*Work required*: Among the records below, find the line that has "(508, 522) = (826, 567): none"; from there, give the lines again exactly, and stop after the line that has "(389, 406) = (520, 329): black".

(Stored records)
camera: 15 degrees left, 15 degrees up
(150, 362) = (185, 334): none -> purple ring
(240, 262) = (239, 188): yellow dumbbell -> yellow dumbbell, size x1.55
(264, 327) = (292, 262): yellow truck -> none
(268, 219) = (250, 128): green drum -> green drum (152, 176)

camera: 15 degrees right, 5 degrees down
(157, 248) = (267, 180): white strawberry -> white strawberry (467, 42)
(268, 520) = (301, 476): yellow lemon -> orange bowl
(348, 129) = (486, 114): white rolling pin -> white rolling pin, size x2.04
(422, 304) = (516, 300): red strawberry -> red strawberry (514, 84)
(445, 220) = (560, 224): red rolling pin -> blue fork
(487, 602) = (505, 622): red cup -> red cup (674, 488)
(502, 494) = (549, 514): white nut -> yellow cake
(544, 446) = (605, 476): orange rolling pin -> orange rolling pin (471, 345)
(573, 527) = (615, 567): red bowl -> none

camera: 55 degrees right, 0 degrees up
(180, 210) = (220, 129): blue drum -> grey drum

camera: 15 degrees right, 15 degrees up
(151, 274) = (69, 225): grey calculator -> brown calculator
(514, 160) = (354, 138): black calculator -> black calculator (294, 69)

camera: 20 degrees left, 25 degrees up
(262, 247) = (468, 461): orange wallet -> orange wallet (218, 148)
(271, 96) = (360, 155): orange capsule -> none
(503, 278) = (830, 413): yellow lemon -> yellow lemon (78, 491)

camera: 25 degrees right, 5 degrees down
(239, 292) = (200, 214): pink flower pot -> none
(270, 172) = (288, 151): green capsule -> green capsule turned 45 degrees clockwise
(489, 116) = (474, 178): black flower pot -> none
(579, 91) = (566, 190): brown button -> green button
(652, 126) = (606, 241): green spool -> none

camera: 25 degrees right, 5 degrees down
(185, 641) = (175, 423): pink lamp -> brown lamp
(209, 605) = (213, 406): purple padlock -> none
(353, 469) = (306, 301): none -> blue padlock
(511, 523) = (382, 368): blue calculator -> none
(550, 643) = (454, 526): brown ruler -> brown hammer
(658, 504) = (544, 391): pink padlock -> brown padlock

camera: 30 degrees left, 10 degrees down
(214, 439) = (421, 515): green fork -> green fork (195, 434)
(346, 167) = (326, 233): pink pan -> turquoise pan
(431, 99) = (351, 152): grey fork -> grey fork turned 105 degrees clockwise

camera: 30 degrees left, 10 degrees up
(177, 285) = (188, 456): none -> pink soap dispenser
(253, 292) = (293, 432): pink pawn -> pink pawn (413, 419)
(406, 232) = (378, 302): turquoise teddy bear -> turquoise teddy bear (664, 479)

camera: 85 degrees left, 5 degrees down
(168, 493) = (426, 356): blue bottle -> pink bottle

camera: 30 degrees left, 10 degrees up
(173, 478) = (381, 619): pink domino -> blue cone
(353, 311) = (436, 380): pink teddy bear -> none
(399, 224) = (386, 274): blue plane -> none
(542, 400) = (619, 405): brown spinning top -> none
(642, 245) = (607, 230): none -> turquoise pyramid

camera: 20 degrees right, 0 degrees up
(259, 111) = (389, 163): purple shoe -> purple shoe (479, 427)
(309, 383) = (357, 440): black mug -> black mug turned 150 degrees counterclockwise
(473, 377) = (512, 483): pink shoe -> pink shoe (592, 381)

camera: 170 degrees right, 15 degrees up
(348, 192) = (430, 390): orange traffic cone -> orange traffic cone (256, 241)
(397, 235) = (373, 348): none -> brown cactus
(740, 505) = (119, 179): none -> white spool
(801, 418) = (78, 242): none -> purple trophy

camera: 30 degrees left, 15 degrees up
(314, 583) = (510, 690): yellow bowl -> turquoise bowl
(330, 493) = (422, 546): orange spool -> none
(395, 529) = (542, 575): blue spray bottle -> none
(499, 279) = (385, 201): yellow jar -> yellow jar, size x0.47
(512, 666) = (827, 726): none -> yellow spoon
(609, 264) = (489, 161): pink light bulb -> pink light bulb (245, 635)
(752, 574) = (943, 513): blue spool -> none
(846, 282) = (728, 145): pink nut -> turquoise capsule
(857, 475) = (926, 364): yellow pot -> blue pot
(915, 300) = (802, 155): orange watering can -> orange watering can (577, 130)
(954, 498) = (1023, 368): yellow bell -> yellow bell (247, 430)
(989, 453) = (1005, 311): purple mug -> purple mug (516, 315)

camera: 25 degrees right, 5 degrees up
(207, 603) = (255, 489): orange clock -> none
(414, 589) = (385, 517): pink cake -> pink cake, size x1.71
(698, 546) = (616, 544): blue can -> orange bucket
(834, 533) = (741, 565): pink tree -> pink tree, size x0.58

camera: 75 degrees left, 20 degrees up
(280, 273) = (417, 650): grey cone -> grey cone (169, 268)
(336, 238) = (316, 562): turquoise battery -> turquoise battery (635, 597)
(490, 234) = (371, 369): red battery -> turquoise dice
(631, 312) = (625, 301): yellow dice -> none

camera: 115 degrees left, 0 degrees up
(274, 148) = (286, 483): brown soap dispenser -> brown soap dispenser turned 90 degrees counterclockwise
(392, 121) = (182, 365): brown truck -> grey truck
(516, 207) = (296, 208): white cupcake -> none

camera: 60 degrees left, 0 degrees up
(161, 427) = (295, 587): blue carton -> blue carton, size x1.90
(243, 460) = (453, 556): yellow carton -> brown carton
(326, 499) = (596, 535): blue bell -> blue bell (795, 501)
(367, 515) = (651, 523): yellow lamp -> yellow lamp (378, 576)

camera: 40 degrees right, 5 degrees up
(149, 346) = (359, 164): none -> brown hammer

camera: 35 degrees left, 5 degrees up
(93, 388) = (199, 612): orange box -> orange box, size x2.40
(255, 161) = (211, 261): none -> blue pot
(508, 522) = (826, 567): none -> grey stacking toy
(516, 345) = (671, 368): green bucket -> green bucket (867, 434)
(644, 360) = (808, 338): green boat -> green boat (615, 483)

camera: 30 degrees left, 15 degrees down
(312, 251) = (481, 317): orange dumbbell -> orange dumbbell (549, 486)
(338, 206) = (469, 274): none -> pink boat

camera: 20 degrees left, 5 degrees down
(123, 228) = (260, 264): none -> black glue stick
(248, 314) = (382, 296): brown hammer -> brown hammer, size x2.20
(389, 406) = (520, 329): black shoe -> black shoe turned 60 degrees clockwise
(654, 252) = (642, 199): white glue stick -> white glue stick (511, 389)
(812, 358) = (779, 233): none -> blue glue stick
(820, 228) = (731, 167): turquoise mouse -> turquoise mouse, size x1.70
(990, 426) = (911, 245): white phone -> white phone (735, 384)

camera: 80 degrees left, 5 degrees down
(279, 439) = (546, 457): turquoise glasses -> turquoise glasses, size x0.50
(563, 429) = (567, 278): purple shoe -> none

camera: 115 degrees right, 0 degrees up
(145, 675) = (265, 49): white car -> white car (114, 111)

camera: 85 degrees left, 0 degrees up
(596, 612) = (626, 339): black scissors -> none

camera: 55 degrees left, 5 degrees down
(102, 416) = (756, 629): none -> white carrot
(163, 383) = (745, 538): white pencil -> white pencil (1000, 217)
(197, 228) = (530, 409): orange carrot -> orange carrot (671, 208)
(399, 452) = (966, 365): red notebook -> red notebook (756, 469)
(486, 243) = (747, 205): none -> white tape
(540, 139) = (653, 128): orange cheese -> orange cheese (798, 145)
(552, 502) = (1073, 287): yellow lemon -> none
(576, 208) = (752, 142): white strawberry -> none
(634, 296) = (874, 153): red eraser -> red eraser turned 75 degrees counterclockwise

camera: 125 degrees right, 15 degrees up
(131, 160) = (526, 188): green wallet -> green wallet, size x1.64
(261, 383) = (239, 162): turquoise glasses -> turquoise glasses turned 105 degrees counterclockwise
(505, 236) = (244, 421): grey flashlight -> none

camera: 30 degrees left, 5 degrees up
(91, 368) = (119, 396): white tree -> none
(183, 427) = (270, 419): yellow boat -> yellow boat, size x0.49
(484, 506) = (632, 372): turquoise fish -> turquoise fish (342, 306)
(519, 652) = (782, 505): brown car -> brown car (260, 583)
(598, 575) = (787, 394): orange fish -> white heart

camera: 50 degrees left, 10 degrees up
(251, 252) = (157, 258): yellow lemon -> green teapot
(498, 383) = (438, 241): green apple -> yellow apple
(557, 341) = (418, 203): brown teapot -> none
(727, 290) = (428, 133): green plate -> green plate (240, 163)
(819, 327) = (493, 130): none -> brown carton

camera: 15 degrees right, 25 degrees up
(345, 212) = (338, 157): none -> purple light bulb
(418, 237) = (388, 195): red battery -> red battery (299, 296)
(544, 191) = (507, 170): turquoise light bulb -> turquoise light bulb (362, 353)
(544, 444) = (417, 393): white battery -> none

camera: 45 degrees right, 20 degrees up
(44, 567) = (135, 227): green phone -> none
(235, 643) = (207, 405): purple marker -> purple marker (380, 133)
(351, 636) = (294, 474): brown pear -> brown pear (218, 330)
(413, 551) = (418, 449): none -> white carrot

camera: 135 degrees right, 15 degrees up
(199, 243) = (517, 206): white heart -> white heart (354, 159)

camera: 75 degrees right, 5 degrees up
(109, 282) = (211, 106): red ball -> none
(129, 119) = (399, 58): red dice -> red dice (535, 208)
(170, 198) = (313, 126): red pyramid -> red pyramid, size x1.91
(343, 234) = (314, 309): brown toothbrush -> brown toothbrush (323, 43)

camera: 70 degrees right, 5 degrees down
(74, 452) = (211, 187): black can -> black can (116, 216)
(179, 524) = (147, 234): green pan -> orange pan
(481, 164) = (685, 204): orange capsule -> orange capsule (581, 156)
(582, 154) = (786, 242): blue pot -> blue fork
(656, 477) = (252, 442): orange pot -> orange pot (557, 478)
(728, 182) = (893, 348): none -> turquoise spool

*Response area*:
(508, 522) = (826, 567): none -> grey stacking toy
(516, 345) = (671, 368): green bucket -> green bucket (867, 434)
(644, 360) = (808, 338): green boat -> green boat (615, 483)

camera: 30 degrees left, 15 degrees down
(312, 251) = (481, 317): orange dumbbell -> orange dumbbell (549, 486)
(338, 206) = (469, 274): none -> pink boat

camera: 20 degrees left, 5 degrees down
(123, 228) = (260, 264): none -> black glue stick
(248, 314) = (382, 296): brown hammer -> brown hammer, size x2.20
(389, 406) = (520, 329): black shoe -> black shoe turned 60 degrees clockwise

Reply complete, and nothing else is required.